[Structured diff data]

*** Begin section ***

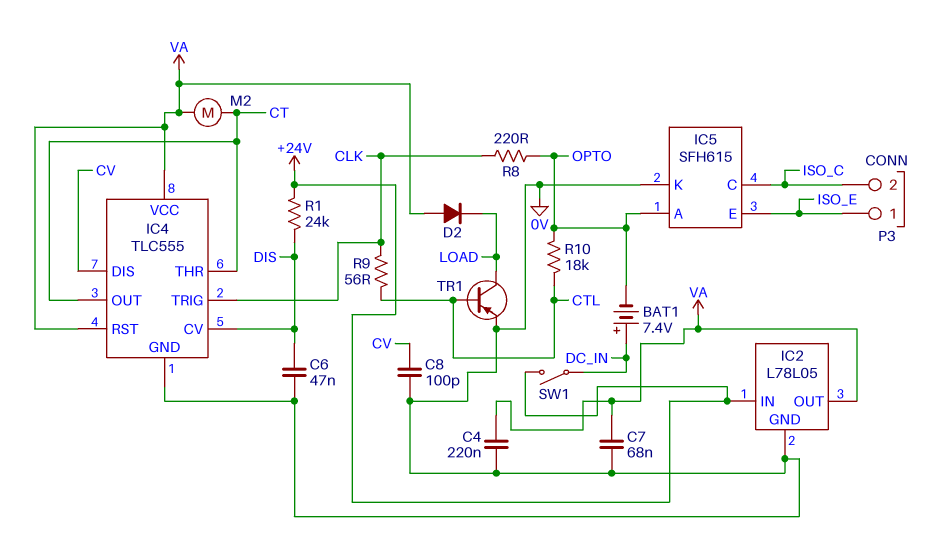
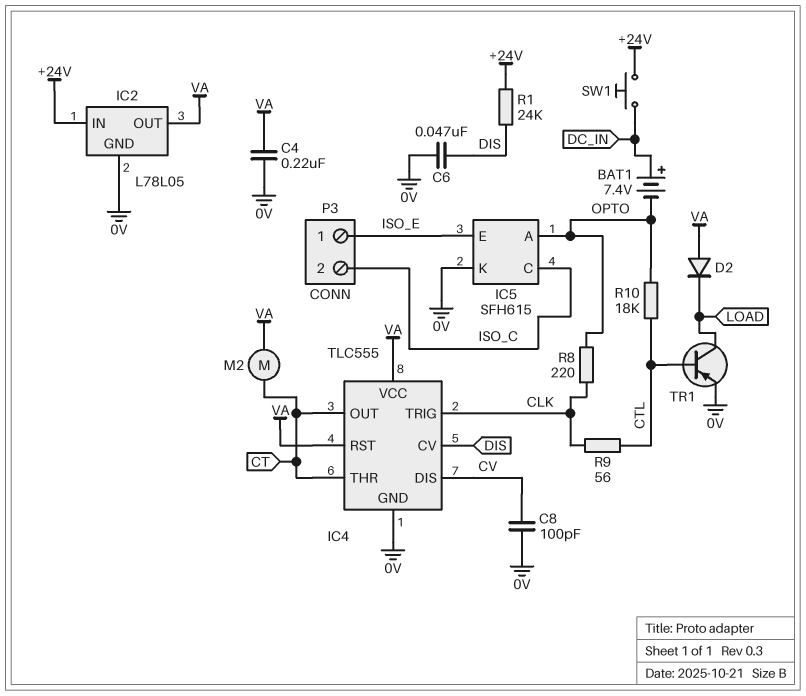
C7: 68nF (0V, VA) -> none
SW1: switch (+24V, DC_IN) -> button (+24V, DC_IN)

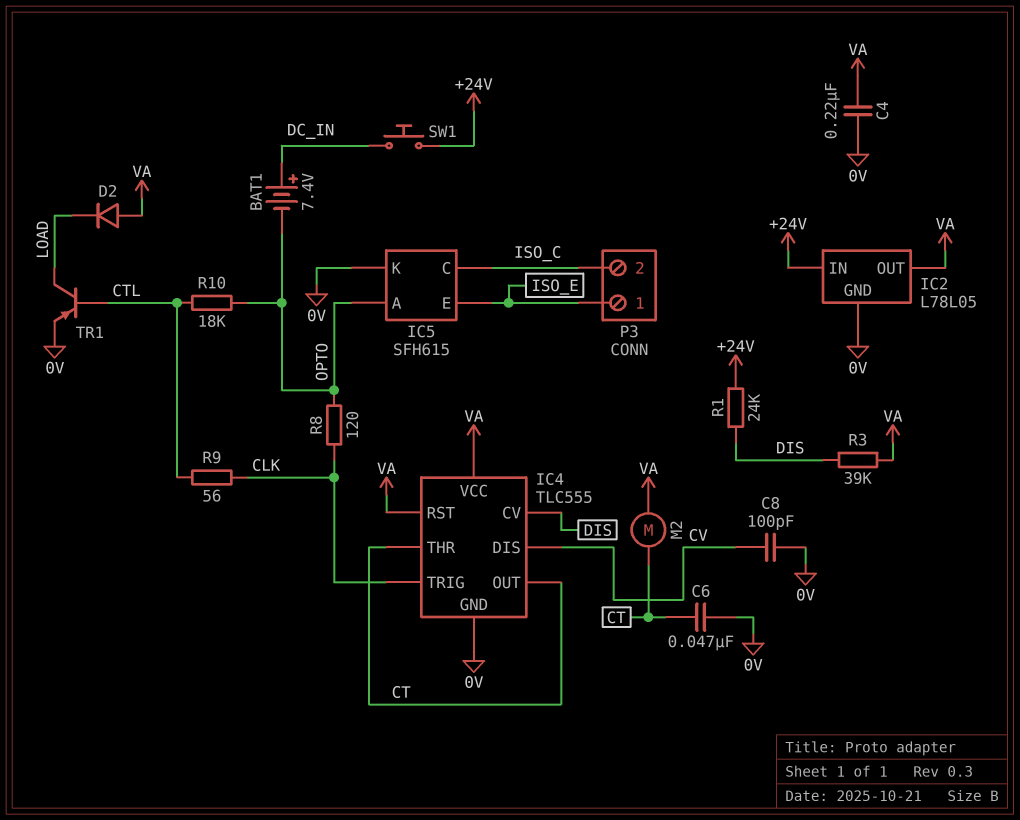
C6: 47nF (0V, DIS) -> 47nF (0V, CT)
R3: none -> 39k (DIS, VA)
R8: 220 (CLK, OPTO) -> 120 (CLK, OPTO)

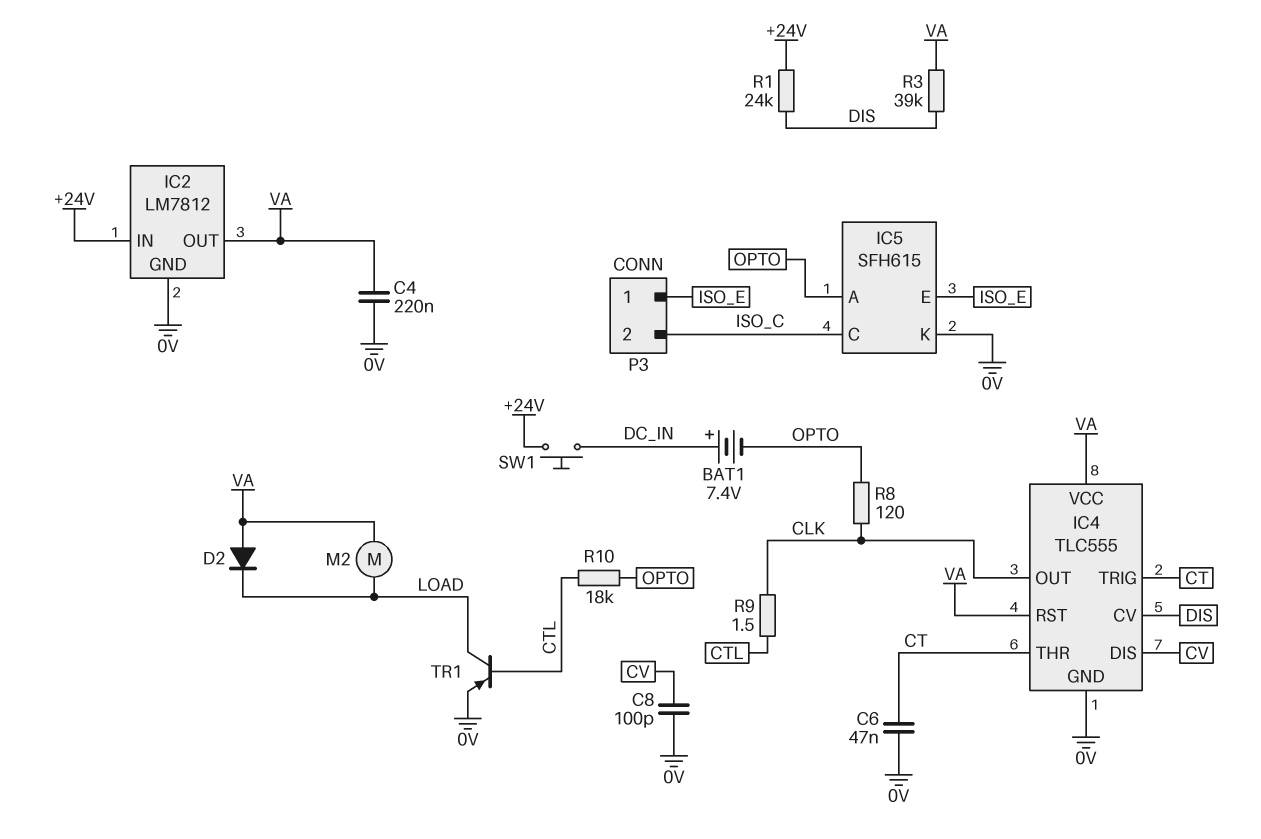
IC2: L78L05 -> LM7812
IC4 pin OUT: CT -> CLK
IC4 pin TRIG: CLK -> CT
M2: motor (CT, VA) -> motor (LOAD, VA)
R9: 56 (CLK, CTL) -> 1.5 (CLK, CTL)

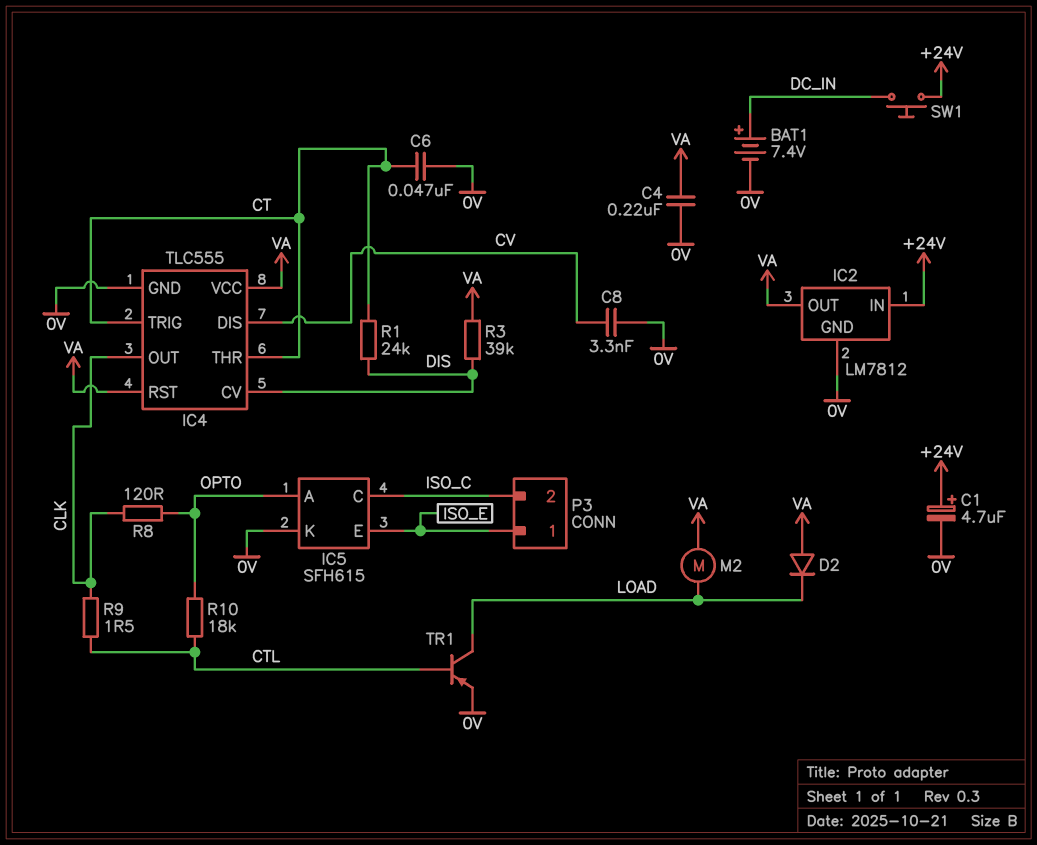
BAT1: 7.4V (plus DC_IN, minus OPTO) -> 7.4V (plus DC_IN, minus 0V)
C1: none -> 4.7uF (plus +24V, minus 0V)
C8: 100pF (0V, CV) -> 3.3nF (0V, CV)
R1: 24k (+24V, DIS) -> 24k (CT, DIS)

*** End section ***

List the lines of the records where "OPTO" occurs.

R8: 220 (CLK, OPTO) -> 120 (CLK, OPTO)
BAT1: 7.4V (plus DC_IN, minus OPTO) -> 7.4V (plus DC_IN, minus 0V)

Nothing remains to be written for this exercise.